* [TASK STATEMENT]:
Extract the whole listing as it stands. Do not include the pictures.

* [DATA TO EXAMINE]:
[Start of Attachment]

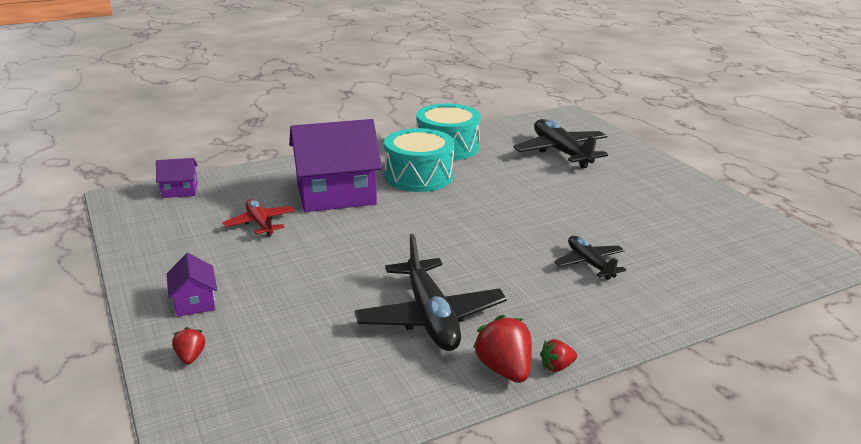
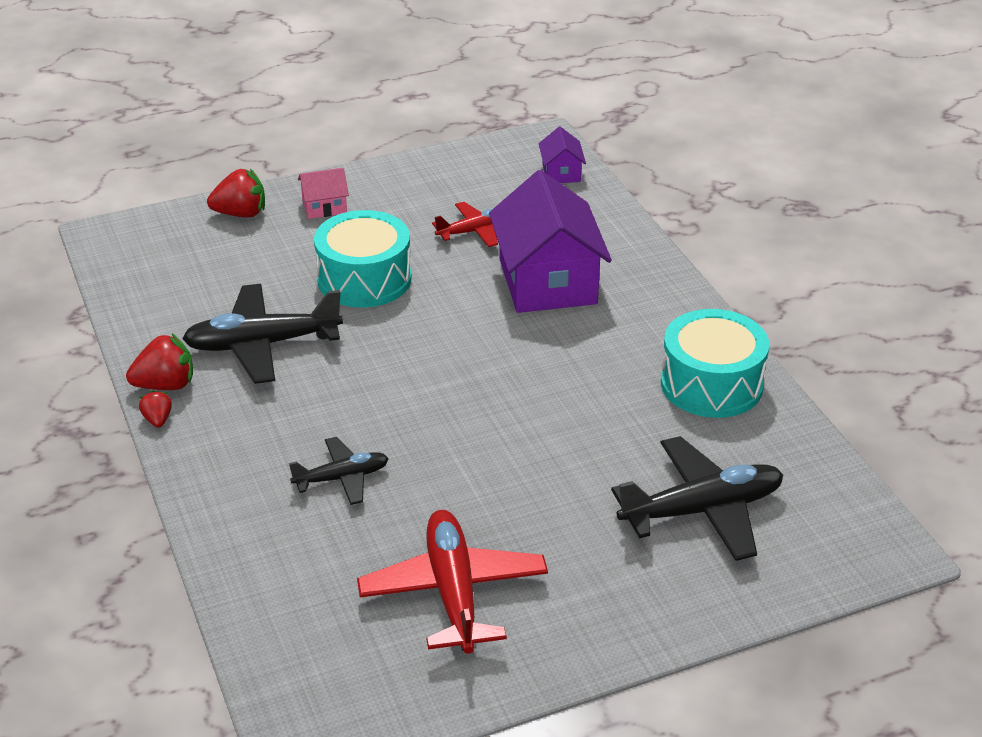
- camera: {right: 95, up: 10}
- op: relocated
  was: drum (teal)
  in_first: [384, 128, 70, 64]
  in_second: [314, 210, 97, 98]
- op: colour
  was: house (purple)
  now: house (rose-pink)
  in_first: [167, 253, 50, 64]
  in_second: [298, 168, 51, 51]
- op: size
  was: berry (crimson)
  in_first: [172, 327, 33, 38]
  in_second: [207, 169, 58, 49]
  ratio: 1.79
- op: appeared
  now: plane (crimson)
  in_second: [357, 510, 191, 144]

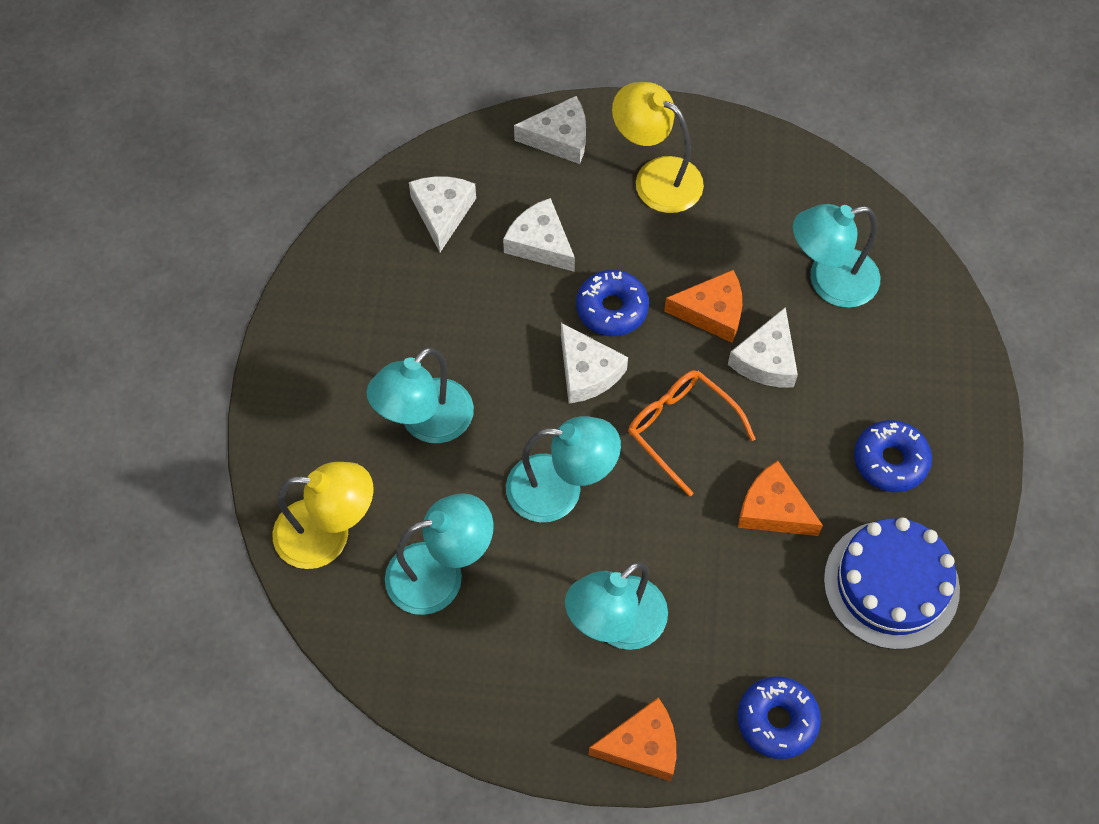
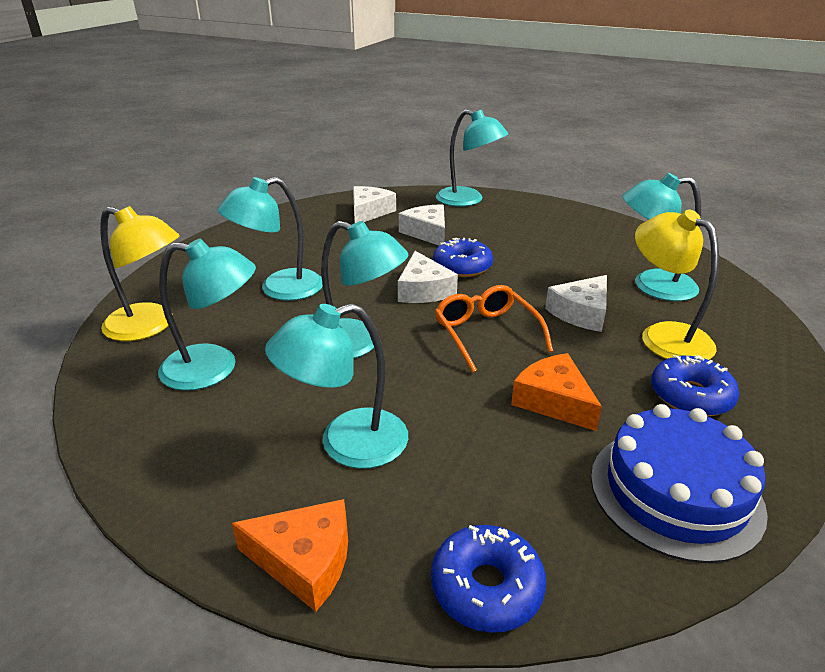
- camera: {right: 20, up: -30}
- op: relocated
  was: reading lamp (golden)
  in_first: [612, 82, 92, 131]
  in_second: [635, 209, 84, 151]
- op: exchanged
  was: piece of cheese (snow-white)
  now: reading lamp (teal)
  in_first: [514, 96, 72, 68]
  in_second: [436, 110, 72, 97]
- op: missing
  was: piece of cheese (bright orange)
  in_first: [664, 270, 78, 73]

[End of Attachment]

* [PROBLEM SOLUTION]:
- camera: {right: 95, up: 10}
- op: relocated
  was: drum (teal)
  in_first: [384, 128, 70, 64]
  in_second: [314, 210, 97, 98]
- op: colour
  was: house (purple)
  now: house (rose-pink)
  in_first: [167, 253, 50, 64]
  in_second: [298, 168, 51, 51]
- op: size
  was: berry (crimson)
  in_first: [172, 327, 33, 38]
  in_second: [207, 169, 58, 49]
  ratio: 1.79
- op: appeared
  now: plane (crimson)
  in_second: [357, 510, 191, 144]

- camera: {right: 20, up: -30}
- op: relocated
  was: reading lamp (golden)
  in_first: [612, 82, 92, 131]
  in_second: [635, 209, 84, 151]
- op: exchanged
  was: piece of cheese (snow-white)
  now: reading lamp (teal)
  in_first: [514, 96, 72, 68]
  in_second: [436, 110, 72, 97]
- op: missing
  was: piece of cheese (bright orange)
  in_first: [664, 270, 78, 73]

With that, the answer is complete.